## Exercise:
Which lines in the entries below contain the string "action"? Gather every one of them, matching case exactly.

(Entries on target coordinates)
•••
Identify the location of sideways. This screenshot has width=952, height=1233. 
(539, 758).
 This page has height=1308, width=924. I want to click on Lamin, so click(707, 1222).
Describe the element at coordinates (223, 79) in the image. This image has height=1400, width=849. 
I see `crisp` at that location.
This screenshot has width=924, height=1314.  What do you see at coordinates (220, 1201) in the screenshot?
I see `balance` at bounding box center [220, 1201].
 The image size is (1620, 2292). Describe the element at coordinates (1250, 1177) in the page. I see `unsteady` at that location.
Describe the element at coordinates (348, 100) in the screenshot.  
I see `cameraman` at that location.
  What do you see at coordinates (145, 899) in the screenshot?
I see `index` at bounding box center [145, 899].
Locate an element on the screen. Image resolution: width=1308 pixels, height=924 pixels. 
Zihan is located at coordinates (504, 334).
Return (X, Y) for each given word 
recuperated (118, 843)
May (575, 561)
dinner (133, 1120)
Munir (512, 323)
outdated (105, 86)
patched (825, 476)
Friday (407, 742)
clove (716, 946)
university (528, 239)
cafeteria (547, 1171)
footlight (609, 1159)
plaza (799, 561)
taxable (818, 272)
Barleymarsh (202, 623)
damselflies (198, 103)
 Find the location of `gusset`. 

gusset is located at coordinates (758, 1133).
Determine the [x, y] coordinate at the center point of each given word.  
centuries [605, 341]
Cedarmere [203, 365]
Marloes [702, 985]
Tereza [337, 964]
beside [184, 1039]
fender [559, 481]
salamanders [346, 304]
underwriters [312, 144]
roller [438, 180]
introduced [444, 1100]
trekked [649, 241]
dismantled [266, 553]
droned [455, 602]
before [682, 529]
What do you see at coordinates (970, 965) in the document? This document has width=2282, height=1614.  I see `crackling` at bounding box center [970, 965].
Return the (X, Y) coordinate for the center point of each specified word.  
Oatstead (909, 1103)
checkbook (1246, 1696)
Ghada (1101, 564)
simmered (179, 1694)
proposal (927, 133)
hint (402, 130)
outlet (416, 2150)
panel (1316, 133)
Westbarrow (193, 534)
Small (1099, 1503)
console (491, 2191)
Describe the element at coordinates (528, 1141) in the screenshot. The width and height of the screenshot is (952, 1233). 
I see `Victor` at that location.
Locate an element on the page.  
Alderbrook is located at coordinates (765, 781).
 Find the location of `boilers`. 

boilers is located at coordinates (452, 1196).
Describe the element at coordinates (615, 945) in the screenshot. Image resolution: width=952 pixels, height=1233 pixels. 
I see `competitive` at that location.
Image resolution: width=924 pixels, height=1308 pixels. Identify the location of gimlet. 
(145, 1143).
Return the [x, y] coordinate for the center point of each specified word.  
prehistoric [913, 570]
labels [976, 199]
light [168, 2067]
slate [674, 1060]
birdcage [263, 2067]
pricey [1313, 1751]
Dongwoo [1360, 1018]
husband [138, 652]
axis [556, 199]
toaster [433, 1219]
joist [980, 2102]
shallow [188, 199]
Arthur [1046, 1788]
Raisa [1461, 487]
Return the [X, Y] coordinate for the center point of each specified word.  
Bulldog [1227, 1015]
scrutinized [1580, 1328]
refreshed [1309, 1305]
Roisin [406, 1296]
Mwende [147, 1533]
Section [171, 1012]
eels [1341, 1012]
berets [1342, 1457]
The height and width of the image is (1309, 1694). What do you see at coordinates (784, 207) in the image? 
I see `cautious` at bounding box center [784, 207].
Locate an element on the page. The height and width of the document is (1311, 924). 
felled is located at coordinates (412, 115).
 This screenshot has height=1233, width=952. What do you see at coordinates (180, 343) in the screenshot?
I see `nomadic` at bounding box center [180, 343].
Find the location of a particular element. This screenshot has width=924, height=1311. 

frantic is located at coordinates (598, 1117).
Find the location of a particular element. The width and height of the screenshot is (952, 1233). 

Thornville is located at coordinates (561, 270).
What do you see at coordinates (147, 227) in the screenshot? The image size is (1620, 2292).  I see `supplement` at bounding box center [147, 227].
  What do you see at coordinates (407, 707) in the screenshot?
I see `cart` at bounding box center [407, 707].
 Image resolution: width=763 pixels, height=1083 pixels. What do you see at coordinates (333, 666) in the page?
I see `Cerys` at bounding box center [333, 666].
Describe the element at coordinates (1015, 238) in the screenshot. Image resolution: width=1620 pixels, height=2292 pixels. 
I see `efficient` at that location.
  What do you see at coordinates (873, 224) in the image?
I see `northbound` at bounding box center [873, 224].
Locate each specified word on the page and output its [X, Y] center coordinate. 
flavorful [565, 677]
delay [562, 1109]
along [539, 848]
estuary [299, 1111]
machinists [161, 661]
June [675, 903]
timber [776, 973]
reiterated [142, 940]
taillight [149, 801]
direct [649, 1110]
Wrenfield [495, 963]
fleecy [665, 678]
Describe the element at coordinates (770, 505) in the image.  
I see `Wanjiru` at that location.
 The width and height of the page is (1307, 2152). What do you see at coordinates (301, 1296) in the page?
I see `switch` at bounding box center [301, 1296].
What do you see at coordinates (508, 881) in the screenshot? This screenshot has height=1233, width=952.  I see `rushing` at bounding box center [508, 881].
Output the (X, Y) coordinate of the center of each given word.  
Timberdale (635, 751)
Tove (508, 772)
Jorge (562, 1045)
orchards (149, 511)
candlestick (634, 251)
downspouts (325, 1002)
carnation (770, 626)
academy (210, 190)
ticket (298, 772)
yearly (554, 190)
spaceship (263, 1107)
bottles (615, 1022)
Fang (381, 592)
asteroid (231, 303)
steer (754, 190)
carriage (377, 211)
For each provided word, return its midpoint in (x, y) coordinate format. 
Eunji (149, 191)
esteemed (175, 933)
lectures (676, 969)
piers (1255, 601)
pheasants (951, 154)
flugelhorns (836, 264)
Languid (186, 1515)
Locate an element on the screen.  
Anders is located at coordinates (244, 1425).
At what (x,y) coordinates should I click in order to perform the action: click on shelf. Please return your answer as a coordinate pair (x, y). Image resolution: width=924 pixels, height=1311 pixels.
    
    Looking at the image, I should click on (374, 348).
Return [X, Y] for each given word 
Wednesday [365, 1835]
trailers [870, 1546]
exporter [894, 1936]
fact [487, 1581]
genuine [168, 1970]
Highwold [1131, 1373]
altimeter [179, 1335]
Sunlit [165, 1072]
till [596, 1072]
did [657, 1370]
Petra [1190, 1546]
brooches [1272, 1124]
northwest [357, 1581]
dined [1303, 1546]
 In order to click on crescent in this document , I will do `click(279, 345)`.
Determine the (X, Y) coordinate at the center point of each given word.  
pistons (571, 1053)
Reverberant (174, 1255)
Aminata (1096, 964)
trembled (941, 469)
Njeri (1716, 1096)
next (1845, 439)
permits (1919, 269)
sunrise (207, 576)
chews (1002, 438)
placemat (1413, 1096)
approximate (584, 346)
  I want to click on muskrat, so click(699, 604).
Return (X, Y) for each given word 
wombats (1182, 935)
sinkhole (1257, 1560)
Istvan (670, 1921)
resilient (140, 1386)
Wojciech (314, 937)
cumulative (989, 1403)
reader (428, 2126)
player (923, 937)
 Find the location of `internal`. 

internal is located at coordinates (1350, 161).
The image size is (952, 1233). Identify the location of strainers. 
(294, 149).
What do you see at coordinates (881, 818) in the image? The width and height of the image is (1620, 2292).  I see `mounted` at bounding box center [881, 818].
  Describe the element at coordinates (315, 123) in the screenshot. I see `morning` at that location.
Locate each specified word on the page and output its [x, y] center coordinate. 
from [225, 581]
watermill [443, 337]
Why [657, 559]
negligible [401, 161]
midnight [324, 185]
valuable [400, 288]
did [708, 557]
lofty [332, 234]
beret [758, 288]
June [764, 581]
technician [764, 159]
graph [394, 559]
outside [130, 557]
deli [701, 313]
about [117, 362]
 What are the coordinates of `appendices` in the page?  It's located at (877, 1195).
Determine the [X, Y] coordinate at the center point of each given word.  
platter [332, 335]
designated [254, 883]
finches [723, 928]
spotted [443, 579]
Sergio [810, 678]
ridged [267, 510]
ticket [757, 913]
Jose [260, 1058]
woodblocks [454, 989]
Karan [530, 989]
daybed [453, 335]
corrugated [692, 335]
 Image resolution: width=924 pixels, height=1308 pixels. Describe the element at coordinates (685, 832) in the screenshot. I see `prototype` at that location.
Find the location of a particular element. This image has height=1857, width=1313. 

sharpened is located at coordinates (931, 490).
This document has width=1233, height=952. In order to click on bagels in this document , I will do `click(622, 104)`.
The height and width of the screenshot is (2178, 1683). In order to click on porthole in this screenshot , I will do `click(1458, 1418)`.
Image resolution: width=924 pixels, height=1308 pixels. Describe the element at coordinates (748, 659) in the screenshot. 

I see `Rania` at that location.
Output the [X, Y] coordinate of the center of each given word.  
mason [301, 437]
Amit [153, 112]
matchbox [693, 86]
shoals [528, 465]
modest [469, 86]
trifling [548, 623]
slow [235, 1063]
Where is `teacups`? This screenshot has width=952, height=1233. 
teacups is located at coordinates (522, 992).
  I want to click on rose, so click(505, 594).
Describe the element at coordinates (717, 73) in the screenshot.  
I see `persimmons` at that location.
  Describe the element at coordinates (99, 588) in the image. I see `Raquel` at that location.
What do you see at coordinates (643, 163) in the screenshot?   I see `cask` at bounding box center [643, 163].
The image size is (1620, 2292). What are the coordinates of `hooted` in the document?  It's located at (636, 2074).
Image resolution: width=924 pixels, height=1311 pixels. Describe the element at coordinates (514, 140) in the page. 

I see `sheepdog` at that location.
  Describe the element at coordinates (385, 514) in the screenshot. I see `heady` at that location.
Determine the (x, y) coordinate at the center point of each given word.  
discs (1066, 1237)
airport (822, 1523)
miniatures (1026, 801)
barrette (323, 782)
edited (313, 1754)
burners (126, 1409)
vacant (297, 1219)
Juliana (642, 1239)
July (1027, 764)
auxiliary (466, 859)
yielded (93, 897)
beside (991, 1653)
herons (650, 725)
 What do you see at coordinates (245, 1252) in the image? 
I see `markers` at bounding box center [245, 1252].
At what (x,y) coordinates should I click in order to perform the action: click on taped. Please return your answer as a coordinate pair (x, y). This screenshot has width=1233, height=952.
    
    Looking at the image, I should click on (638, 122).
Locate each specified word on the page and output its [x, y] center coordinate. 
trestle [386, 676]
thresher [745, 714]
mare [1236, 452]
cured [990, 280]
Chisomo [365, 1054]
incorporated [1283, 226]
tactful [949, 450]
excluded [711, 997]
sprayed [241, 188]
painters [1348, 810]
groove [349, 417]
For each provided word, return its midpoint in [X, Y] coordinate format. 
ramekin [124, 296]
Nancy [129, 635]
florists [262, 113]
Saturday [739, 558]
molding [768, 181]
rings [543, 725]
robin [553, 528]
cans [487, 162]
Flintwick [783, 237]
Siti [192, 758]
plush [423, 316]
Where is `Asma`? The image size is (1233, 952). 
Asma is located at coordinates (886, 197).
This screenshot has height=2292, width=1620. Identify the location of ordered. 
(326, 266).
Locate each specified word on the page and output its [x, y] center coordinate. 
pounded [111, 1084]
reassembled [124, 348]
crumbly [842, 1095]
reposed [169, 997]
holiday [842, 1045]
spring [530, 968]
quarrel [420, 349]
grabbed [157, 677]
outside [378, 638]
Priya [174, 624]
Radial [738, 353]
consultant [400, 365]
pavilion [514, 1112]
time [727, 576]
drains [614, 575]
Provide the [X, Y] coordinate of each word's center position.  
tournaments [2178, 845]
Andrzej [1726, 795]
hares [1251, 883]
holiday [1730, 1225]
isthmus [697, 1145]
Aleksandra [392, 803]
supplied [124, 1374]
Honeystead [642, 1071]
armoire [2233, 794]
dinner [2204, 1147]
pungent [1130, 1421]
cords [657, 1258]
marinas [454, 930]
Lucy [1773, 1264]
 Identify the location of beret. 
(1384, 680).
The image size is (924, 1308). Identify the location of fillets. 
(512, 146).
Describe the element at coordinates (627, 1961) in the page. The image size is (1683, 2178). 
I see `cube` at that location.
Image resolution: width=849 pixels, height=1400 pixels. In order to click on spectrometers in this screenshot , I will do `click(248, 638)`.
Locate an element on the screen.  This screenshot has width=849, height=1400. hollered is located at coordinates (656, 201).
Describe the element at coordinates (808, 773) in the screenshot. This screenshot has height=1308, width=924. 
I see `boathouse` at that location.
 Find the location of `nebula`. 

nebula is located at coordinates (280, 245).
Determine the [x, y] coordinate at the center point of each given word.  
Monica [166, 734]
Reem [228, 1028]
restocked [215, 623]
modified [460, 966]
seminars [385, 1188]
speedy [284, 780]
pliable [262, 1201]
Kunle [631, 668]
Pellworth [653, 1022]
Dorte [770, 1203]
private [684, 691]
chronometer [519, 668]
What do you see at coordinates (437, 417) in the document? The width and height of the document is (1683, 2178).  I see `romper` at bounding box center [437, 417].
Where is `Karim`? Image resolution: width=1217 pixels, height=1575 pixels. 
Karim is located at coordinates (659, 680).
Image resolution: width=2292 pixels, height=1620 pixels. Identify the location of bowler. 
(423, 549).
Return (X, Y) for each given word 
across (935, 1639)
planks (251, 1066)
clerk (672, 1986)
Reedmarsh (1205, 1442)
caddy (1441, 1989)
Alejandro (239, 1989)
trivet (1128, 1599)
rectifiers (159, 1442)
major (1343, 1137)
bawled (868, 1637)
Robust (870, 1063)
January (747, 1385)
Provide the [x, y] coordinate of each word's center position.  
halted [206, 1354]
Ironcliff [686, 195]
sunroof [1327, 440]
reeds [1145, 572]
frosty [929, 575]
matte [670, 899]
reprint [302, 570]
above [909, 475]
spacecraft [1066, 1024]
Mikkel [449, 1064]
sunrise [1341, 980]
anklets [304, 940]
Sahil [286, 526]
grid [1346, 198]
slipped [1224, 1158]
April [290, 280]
•••
## Result for this exercise:
At what (x,y) coordinates should I click in order to perform the action: click on shelf. Please return your answer as a coordinate pair (x, y). Image resolution: width=924 pixels, height=1311 pixels.
At what (x,y) coordinates should I click in order to perform the action: click on taped. Please return your answer as a coordinate pair (x, y). This screenshot has width=1233, height=952.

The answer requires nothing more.